**Requirement:** A picture-free, exact transcript of the entries below is required.
══ Supplied records ══
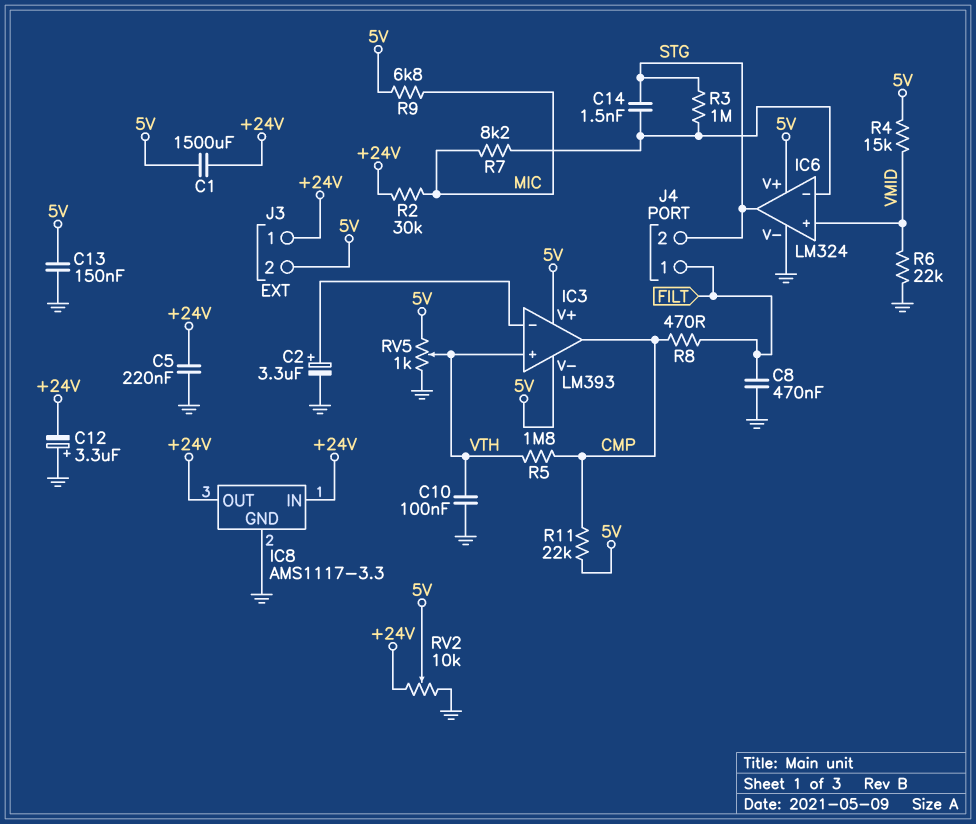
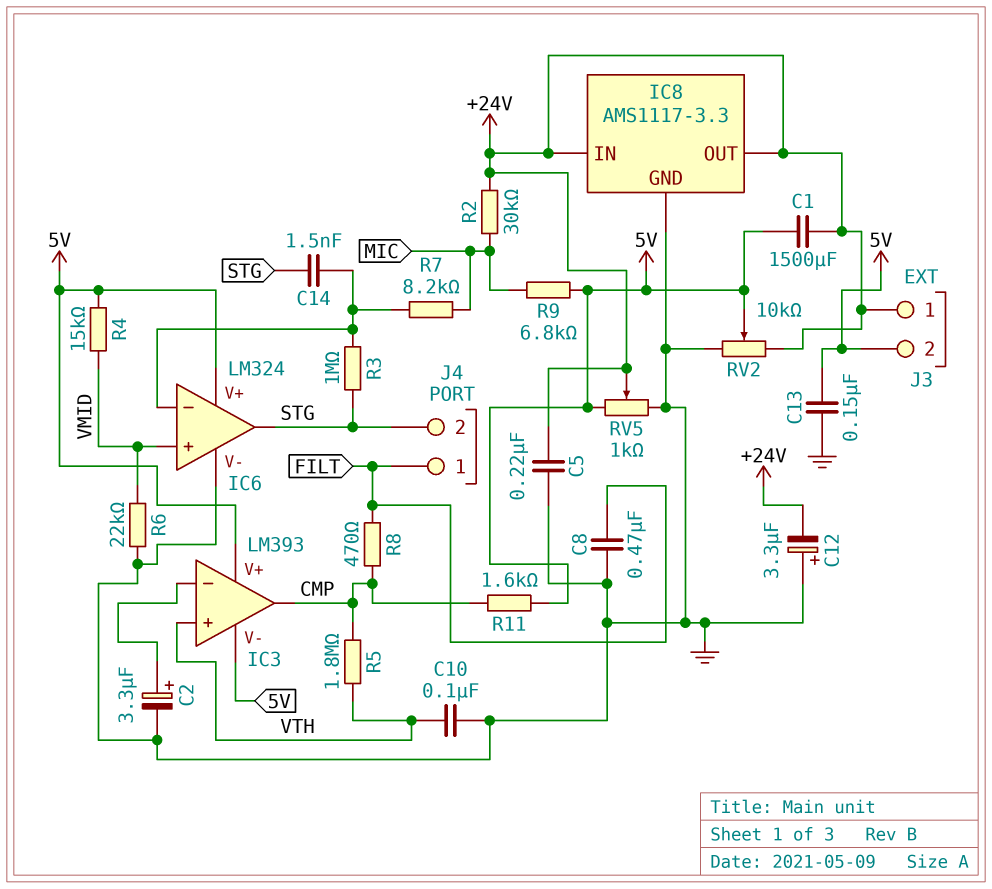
R11: 22k (5V, CMP) -> 1.6k (5V, CMP)
RV5: 1k (5V, GND, wiper VTH) -> 1k (5V, GND, wiper +24V)

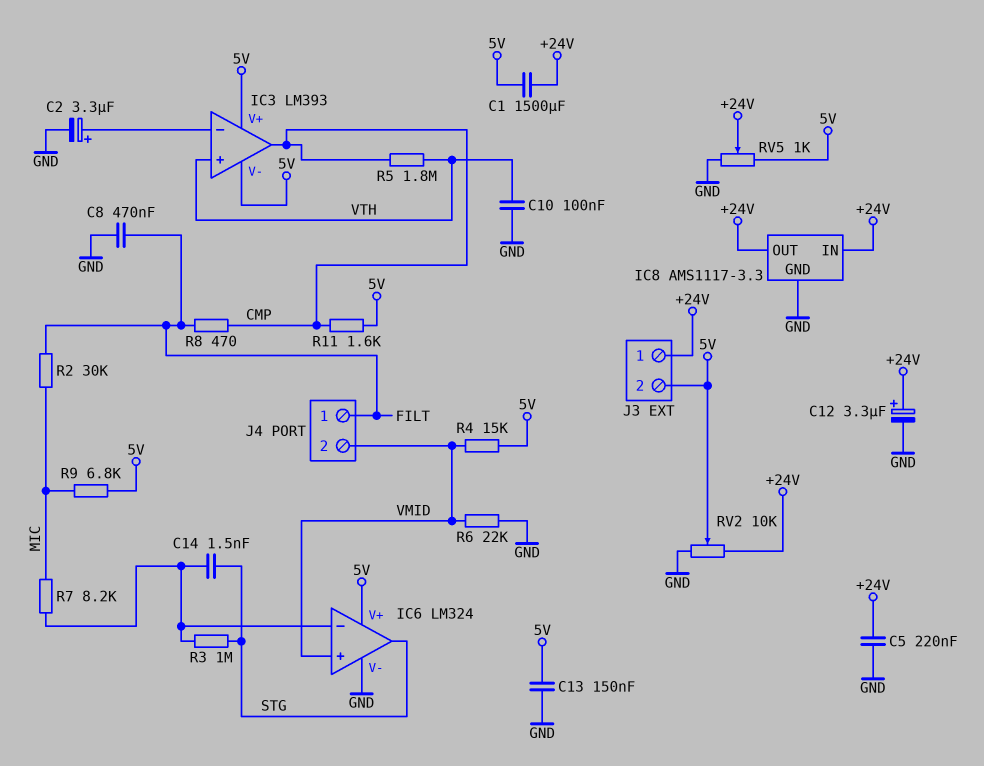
C12: 3.3uF (plus GND, minus +24V) -> 3.3uF (plus +24V, minus GND)
J4 pin 2: STG -> VMID
R2: 30k (+24V, MIC) -> 30k (FILT, MIC)

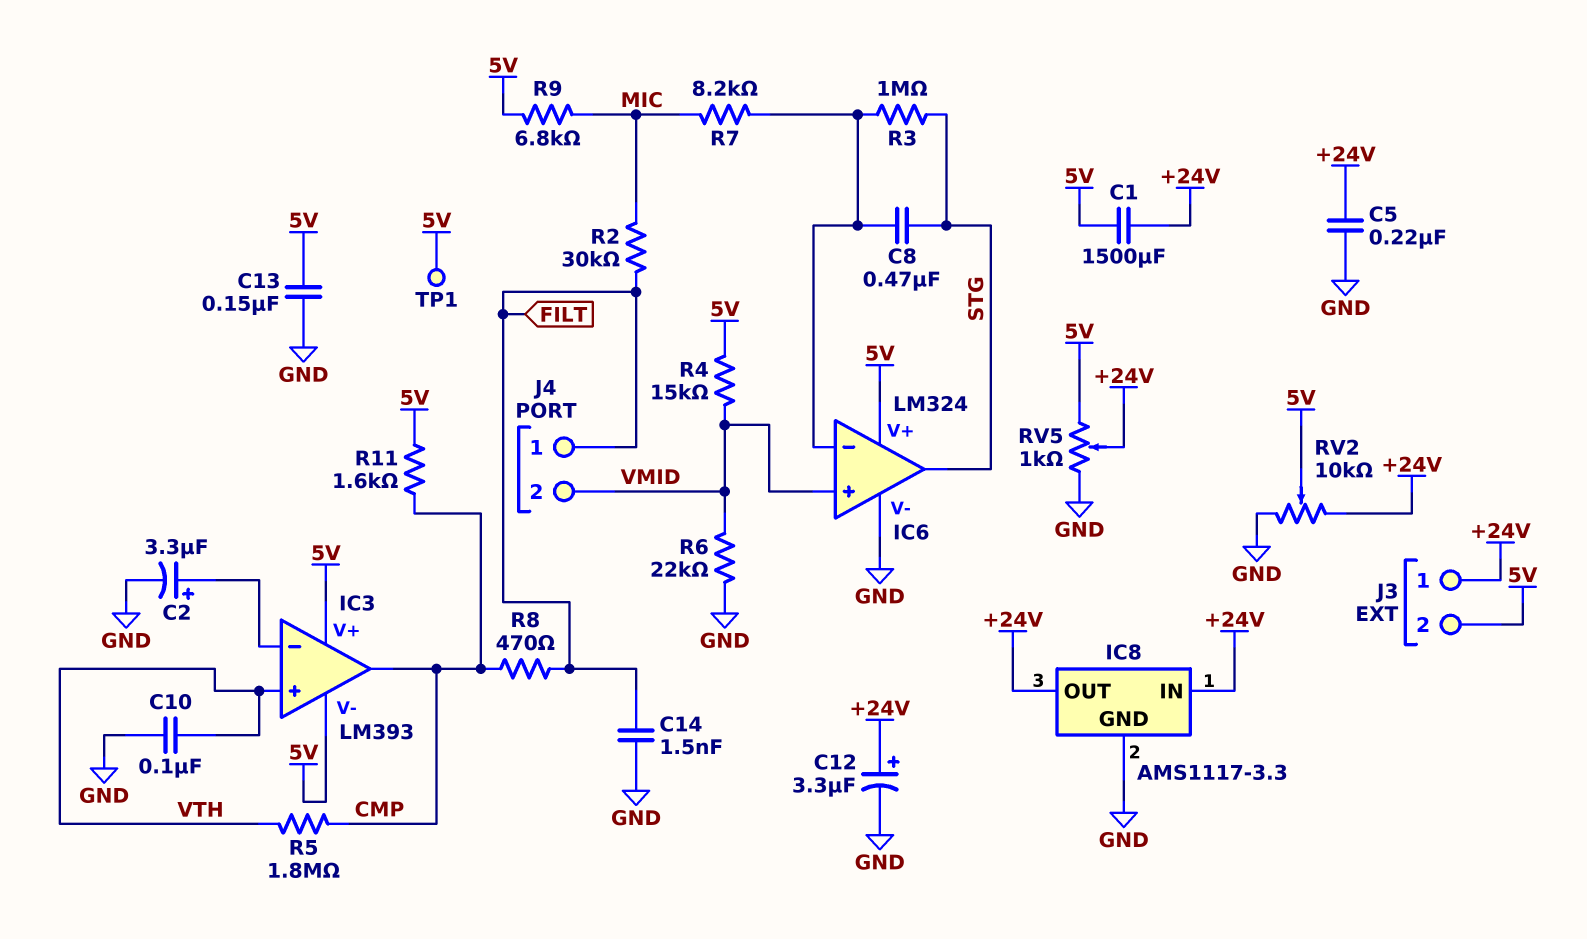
C8: 470nF (FILT, GND) -> 470nF (IC6/in-, STG)
C14: 1.5nF (IC6/in-, STG) -> 1.5nF (FILT, GND)
TP1: none -> test point (5V)

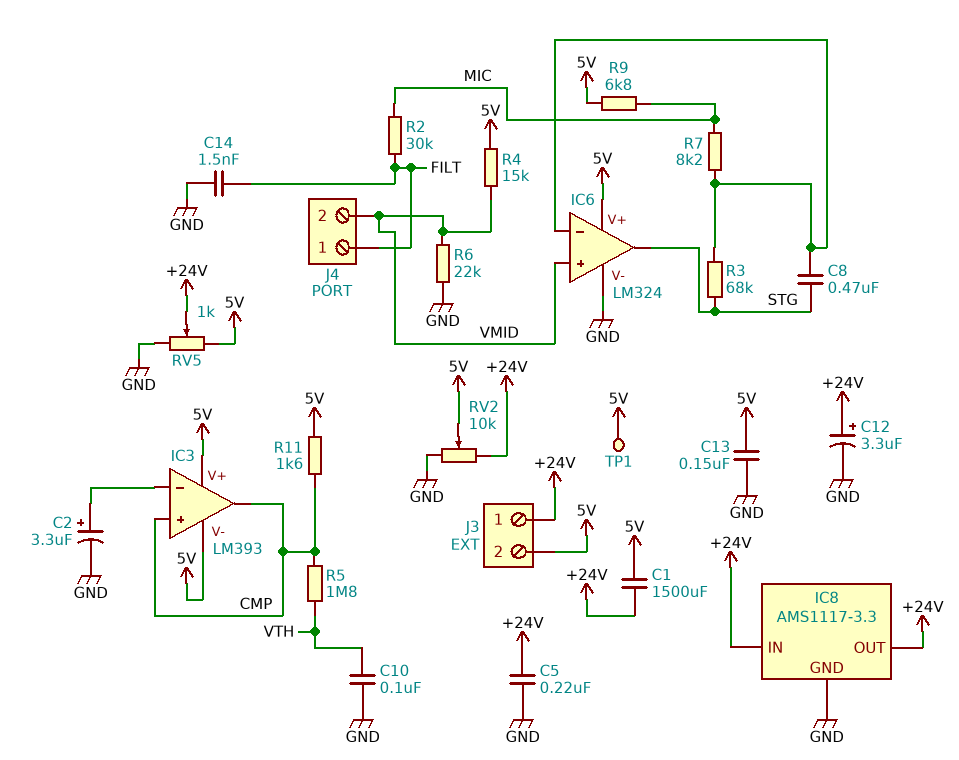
IC3 pin in+: VTH -> CMP
R3: 1M (IC6/in-, STG) -> 68k (IC6/in-, STG)
R8: 470 (CMP, FILT) -> none

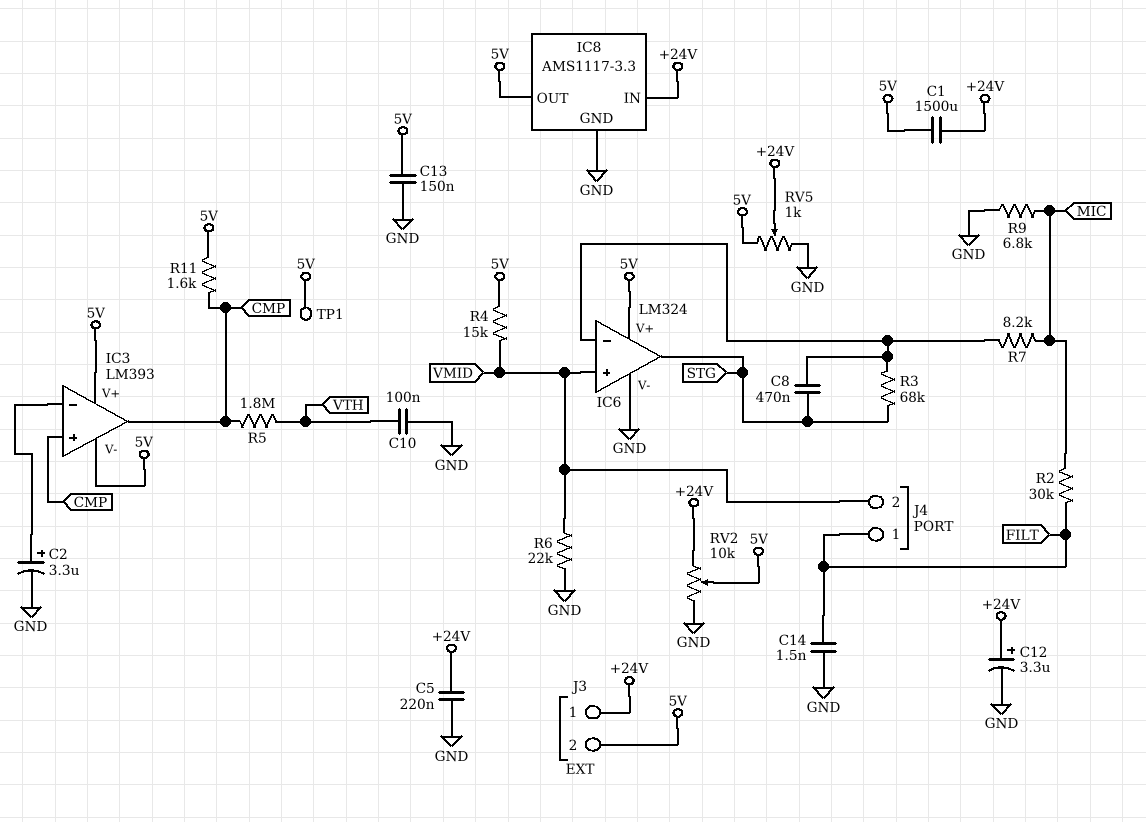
IC8 pin OUT: +24V -> 5V
R9: 6.8k (5V, MIC) -> 6.8k (GND, MIC)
═══
**Answer area:**
R11: 22k (5V, CMP) -> 1.6k (5V, CMP)
RV5: 1k (5V, GND, wiper VTH) -> 1k (5V, GND, wiper +24V)

C12: 3.3uF (plus GND, minus +24V) -> 3.3uF (plus +24V, minus GND)
J4 pin 2: STG -> VMID
R2: 30k (+24V, MIC) -> 30k (FILT, MIC)

C8: 470nF (FILT, GND) -> 470nF (IC6/in-, STG)
C14: 1.5nF (IC6/in-, STG) -> 1.5nF (FILT, GND)
TP1: none -> test point (5V)

IC3 pin in+: VTH -> CMP
R3: 1M (IC6/in-, STG) -> 68k (IC6/in-, STG)
R8: 470 (CMP, FILT) -> none

IC8 pin OUT: +24V -> 5V
R9: 6.8k (5V, MIC) -> 6.8k (GND, MIC)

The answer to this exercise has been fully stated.